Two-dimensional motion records
────────────────────
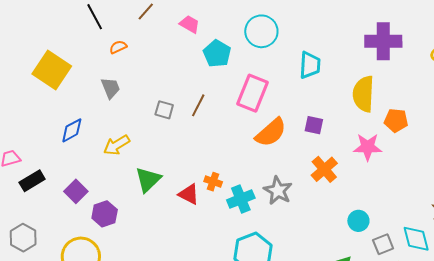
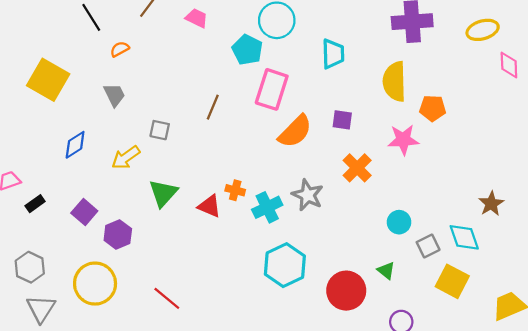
cyan pentagon: (217, 54) -> (247, 50), moved
gray square: (164, 110) -> (160, 130), moved
black rectangle: (32, 181) -> (35, 204), size x0.7

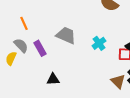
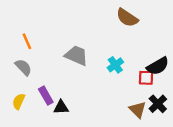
purple rectangle: (40, 48) -> (46, 96), moved
yellow semicircle: (11, 58) -> (19, 101), moved

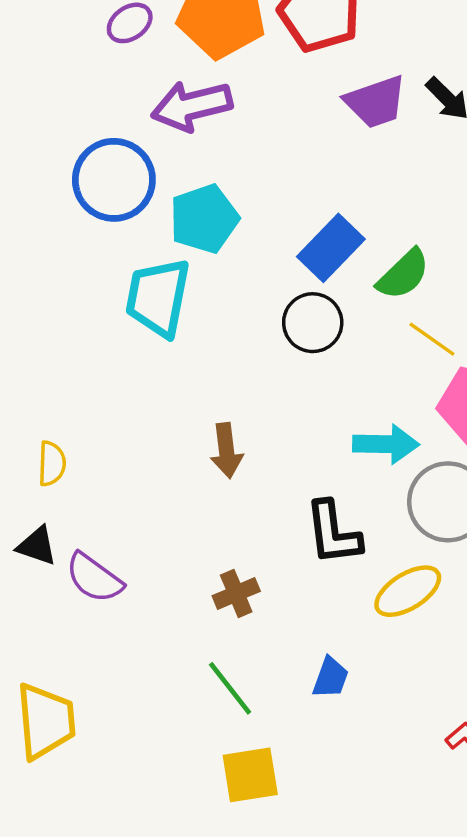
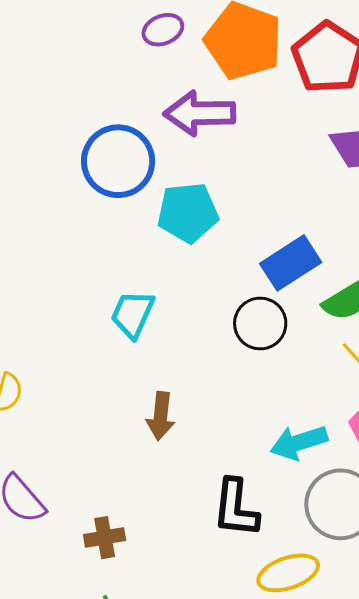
cyan trapezoid: (158, 297) -> (133, 314), moved, size x0.7
cyan arrow: (386, 444) -> (299, 442), turned 148
brown cross: (236, 594) -> (105, 538), moved

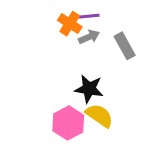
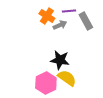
purple line: (89, 16) -> (69, 11), moved
gray rectangle: (125, 46) -> (86, 21), moved

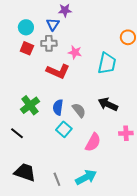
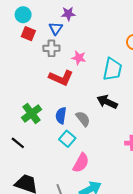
cyan circle: (26, 27) -> (23, 15), moved
red square: (27, 48) -> (28, 34), moved
black arrow: (108, 104) -> (107, 102), moved
pink semicircle: (93, 142) -> (81, 163), moved

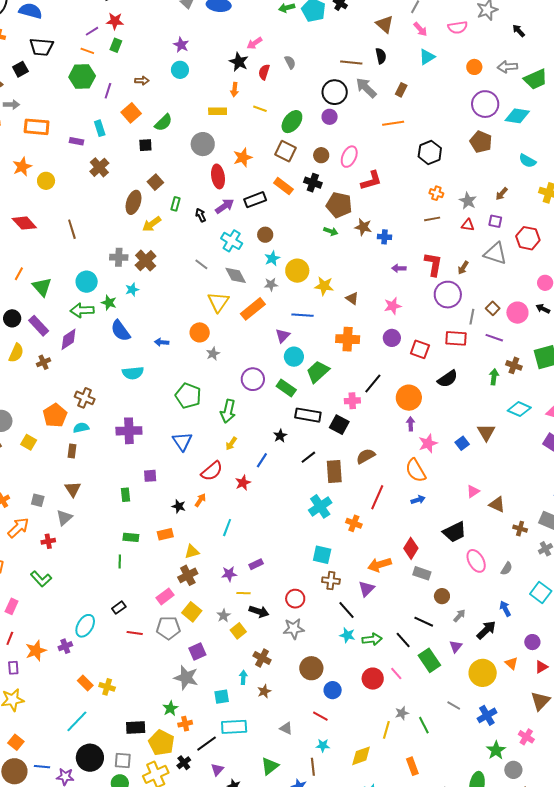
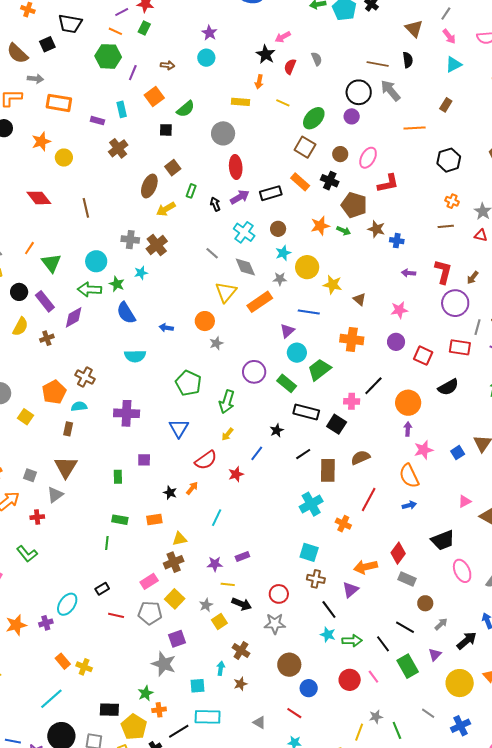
brown rectangle: (401, 90) -> (446, 105), moved
orange star: (243, 158) -> (320, 226), moved
brown triangle: (73, 489) -> (66, 467), size x1.4

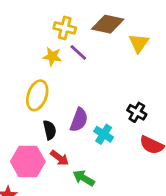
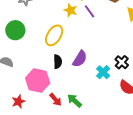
cyan cross: (104, 134) -> (103, 72), moved
red arrow: (60, 158) -> (56, 100), moved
────────────────────
Task goal:
When you return the records, keep every word unchanged and drop the pictures.

Task output:
cyan pentagon: (217, 54) -> (247, 50), moved
gray square: (164, 110) -> (160, 130), moved
black rectangle: (32, 181) -> (35, 204), size x0.7

purple rectangle: (40, 48) -> (46, 96), moved
yellow semicircle: (11, 58) -> (19, 101), moved

cyan trapezoid: (158, 297) -> (133, 314), moved, size x0.7
cyan arrow: (386, 444) -> (299, 442), turned 148
brown cross: (236, 594) -> (105, 538), moved

purple line: (89, 16) -> (69, 11), moved
gray rectangle: (125, 46) -> (86, 21), moved

cyan circle: (26, 27) -> (23, 15), moved
red square: (27, 48) -> (28, 34), moved
black arrow: (108, 104) -> (107, 102), moved
pink semicircle: (93, 142) -> (81, 163), moved

brown rectangle: (401, 90) -> (446, 105), moved
orange star: (243, 158) -> (320, 226), moved
brown triangle: (73, 489) -> (66, 467), size x1.4

cyan cross: (104, 134) -> (103, 72), moved
red arrow: (60, 158) -> (56, 100), moved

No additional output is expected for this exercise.